ASSIGNED TASK: Only the text of the records belongs in the answer; the pictures must be dropped.

Extracted records:
== Segment start ==

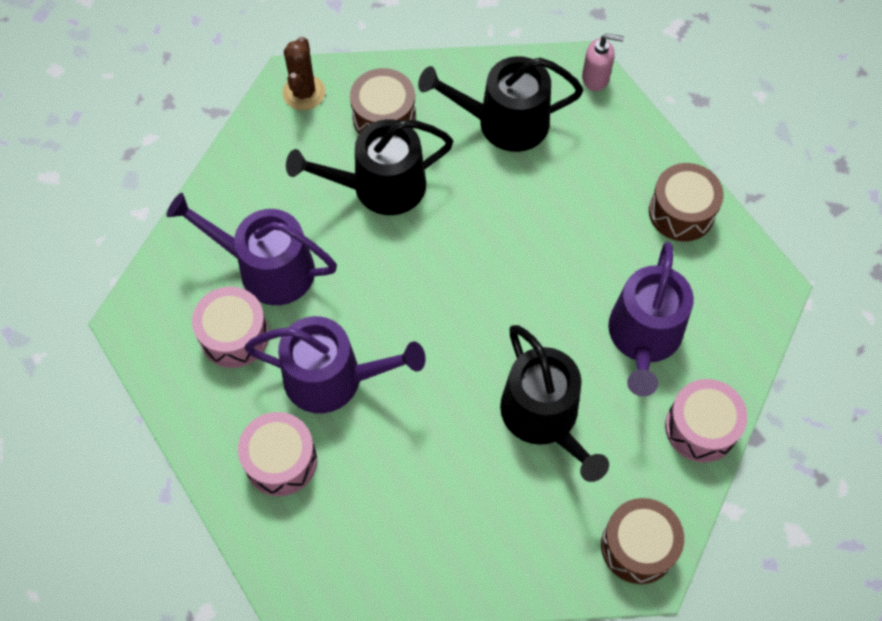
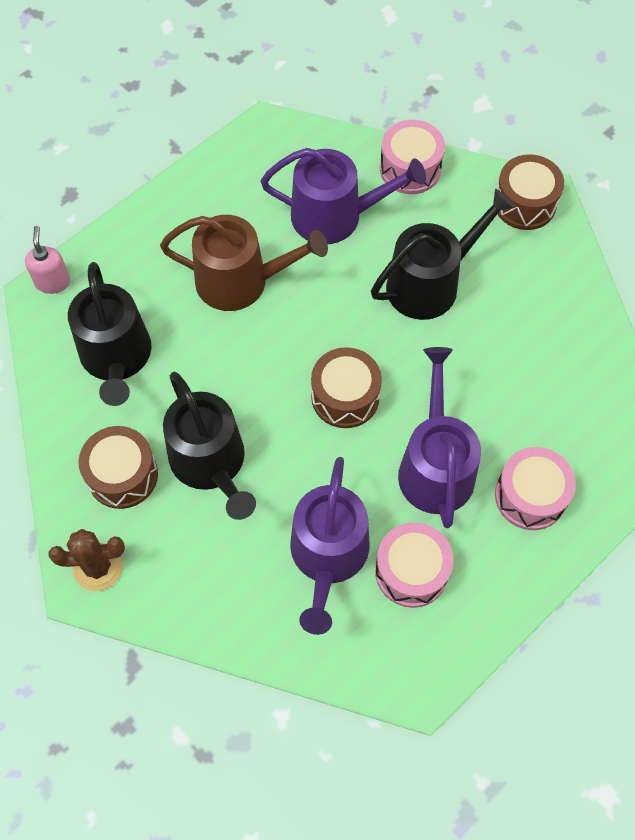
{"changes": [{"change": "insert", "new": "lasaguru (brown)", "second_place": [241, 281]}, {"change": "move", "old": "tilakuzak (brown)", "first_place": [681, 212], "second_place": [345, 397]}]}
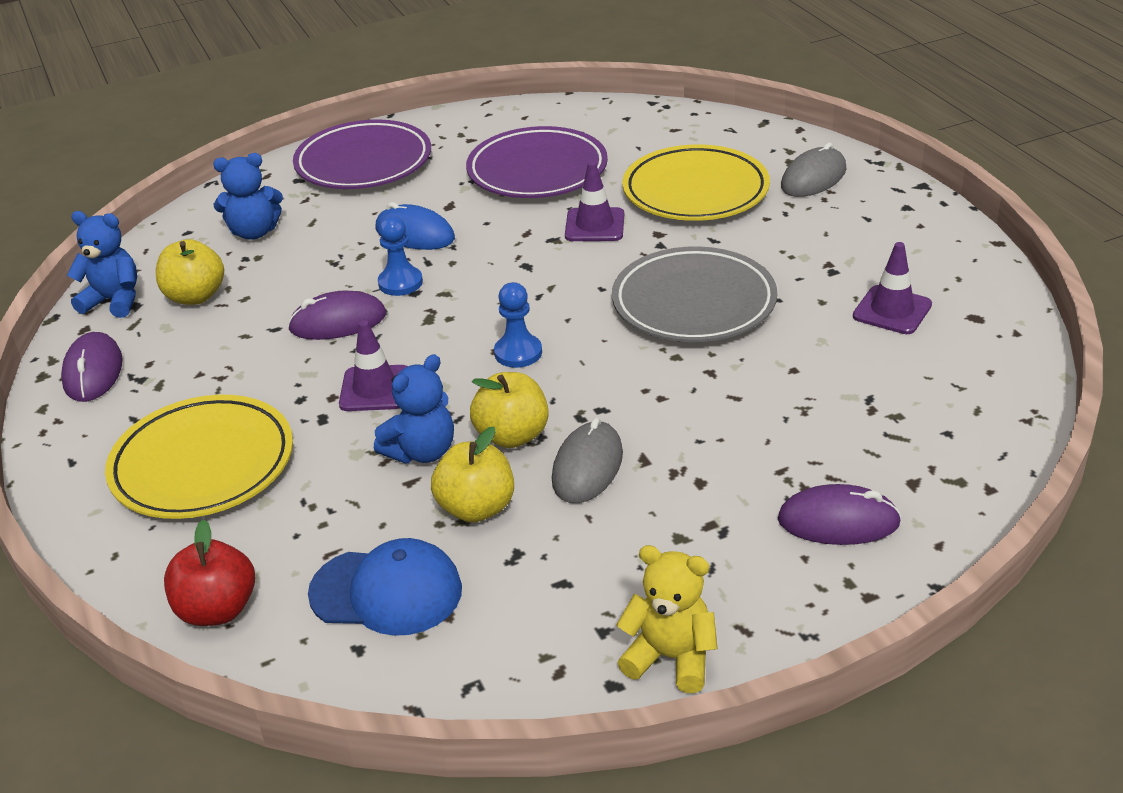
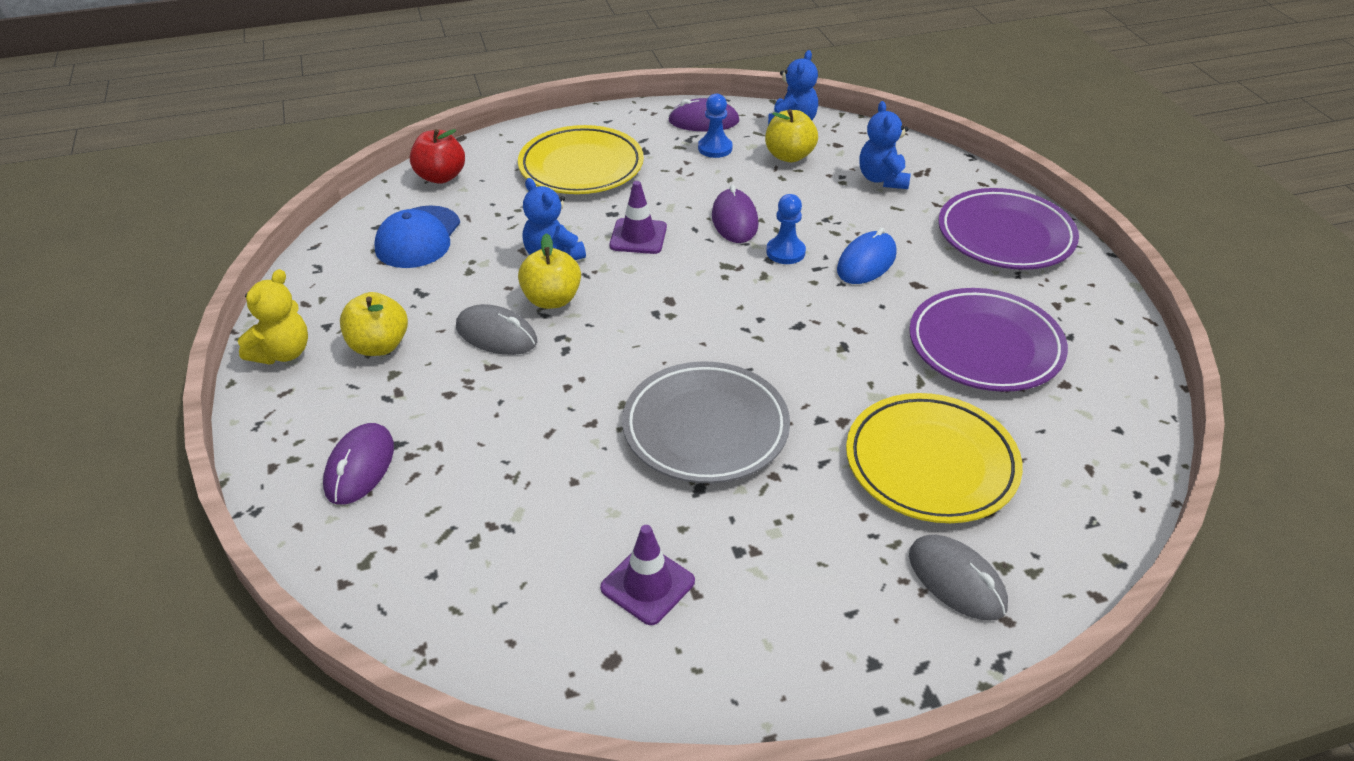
{"changes": [{"change": "move", "old": "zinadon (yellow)", "first_place": [476, 508], "second_place": [379, 346]}, {"change": "move", "old": "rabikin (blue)", "first_place": [518, 353], "second_place": [715, 148]}, {"change": "delete", "old": "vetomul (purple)", "first_place": [594, 225]}]}
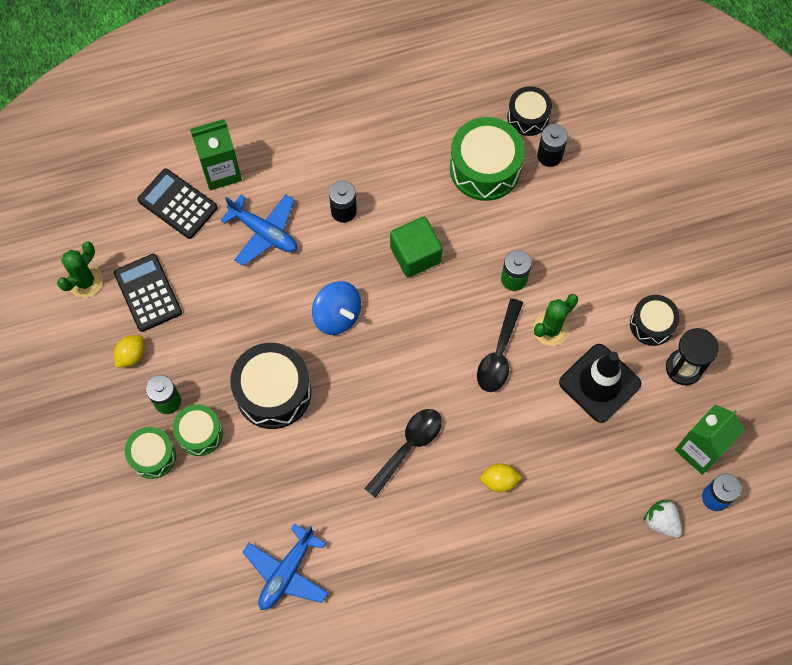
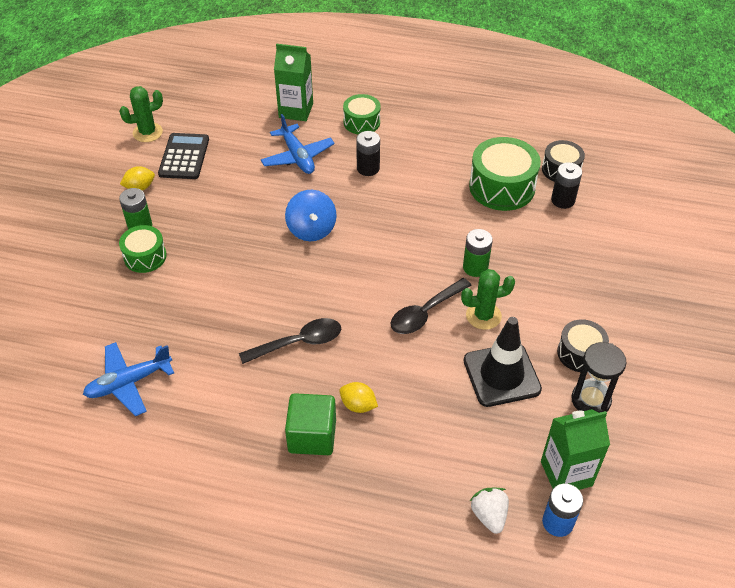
{"changes": [{"change": "move", "old": "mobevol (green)", "first_place": [415, 255], "second_place": [312, 436]}, {"change": "move", "old": "tilakuzak (green)", "first_place": [153, 456], "second_place": [361, 122]}, {"change": "delete", "old": "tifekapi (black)", "first_place": [177, 204]}, {"change": "delete", "old": "tilakuzak (black)", "first_place": [273, 392]}]}
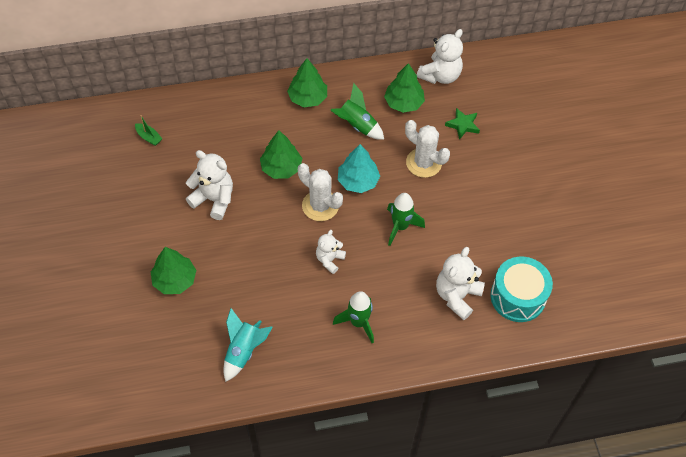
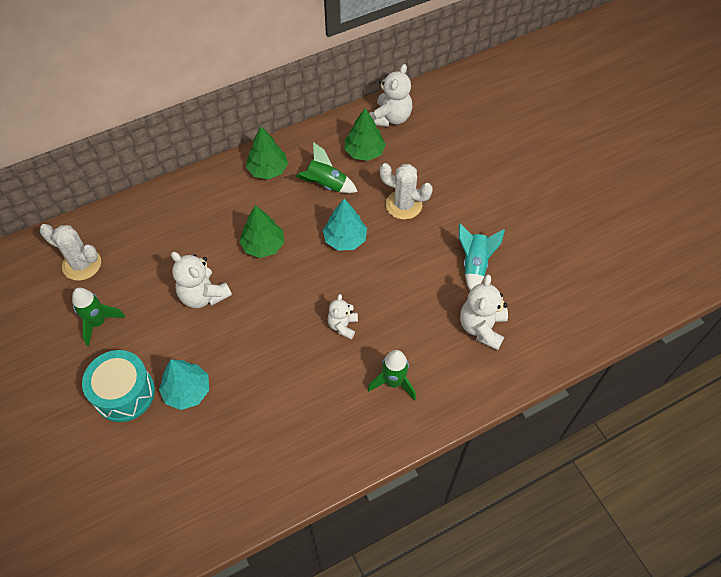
{"changes": [{"change": "move", "old": "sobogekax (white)", "first_place": [320, 206], "second_place": [82, 264]}, {"change": "move", "old": "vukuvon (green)", "first_place": [400, 227], "second_place": [98, 323]}, {"change": "move", "old": "tilakuzak (turquoise)", "first_place": [518, 297], "second_place": [124, 393]}, {"change": "recolor", "old": "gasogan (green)", "new": "gasogan (turquoise)", "first_place": [174, 280], "second_place": [187, 391]}, {"change": "rotate", "old": "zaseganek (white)", "first_place": [214, 199], "second_place": [203, 295], "degrees": -150}, {"change": "move", "old": "vukuvon (turquoise)", "first_place": [244, 351], "second_place": [474, 264]}, {"change": "delete", "old": "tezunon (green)", "first_place": [149, 137]}, {"change": "delete", "old": "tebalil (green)", "first_place": [463, 125]}]}
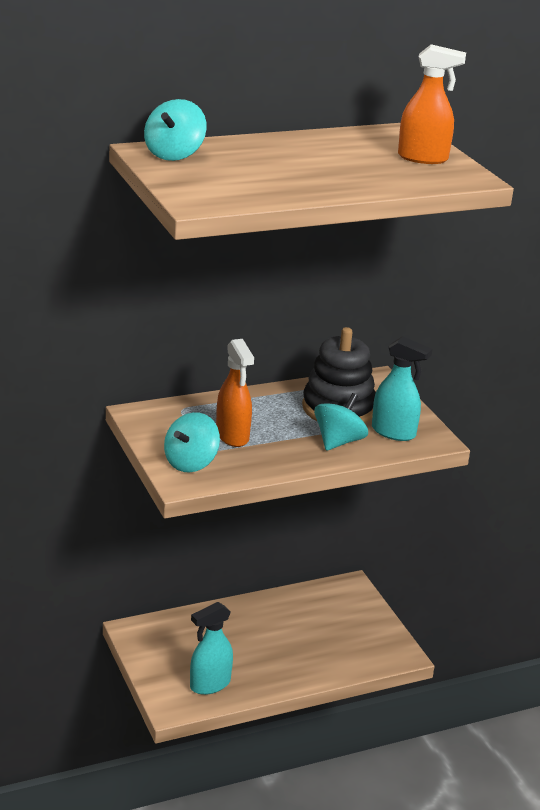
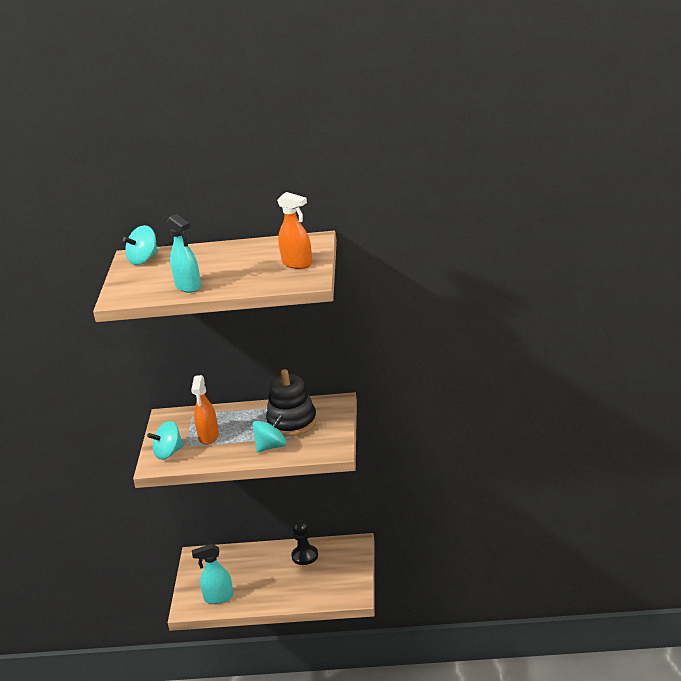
{"changes": [{"change": "move", "old": "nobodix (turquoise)", "first_place": [394, 432], "second_place": [188, 286]}, {"change": "insert", "new": "rabikin (black)", "second_place": [305, 556]}]}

== Segment end ==

ANSWER TO THE EXERCISE:
{"changes": [{"change": "insert", "new": "lasaguru (brown)", "second_place": [241, 281]}, {"change": "move", "old": "tilakuzak (brown)", "first_place": [681, 212], "second_place": [345, 397]}]}
{"changes": [{"change": "move", "old": "zinadon (yellow)", "first_place": [476, 508], "second_place": [379, 346]}, {"change": "move", "old": "rabikin (blue)", "first_place": [518, 353], "second_place": [715, 148]}, {"change": "delete", "old": "vetomul (purple)", "first_place": [594, 225]}]}
{"changes": [{"change": "move", "old": "mobevol (green)", "first_place": [415, 255], "second_place": [312, 436]}, {"change": "move", "old": "tilakuzak (green)", "first_place": [153, 456], "second_place": [361, 122]}, {"change": "delete", "old": "tifekapi (black)", "first_place": [177, 204]}, {"change": "delete", "old": "tilakuzak (black)", "first_place": [273, 392]}]}
{"changes": [{"change": "move", "old": "sobogekax (white)", "first_place": [320, 206], "second_place": [82, 264]}, {"change": "move", "old": "vukuvon (green)", "first_place": [400, 227], "second_place": [98, 323]}, {"change": "move", "old": "tilakuzak (turquoise)", "first_place": [518, 297], "second_place": [124, 393]}, {"change": "recolor", "old": "gasogan (green)", "new": "gasogan (turquoise)", "first_place": [174, 280], "second_place": [187, 391]}, {"change": "rotate", "old": "zaseganek (white)", "first_place": [214, 199], "second_place": [203, 295], "degrees": -150}, {"change": "move", "old": "vukuvon (turquoise)", "first_place": [244, 351], "second_place": [474, 264]}, {"change": "delete", "old": "tezunon (green)", "first_place": [149, 137]}, {"change": "delete", "old": "tebalil (green)", "first_place": [463, 125]}]}
{"changes": [{"change": "move", "old": "nobodix (turquoise)", "first_place": [394, 432], "second_place": [188, 286]}, {"change": "insert", "new": "rabikin (black)", "second_place": [305, 556]}]}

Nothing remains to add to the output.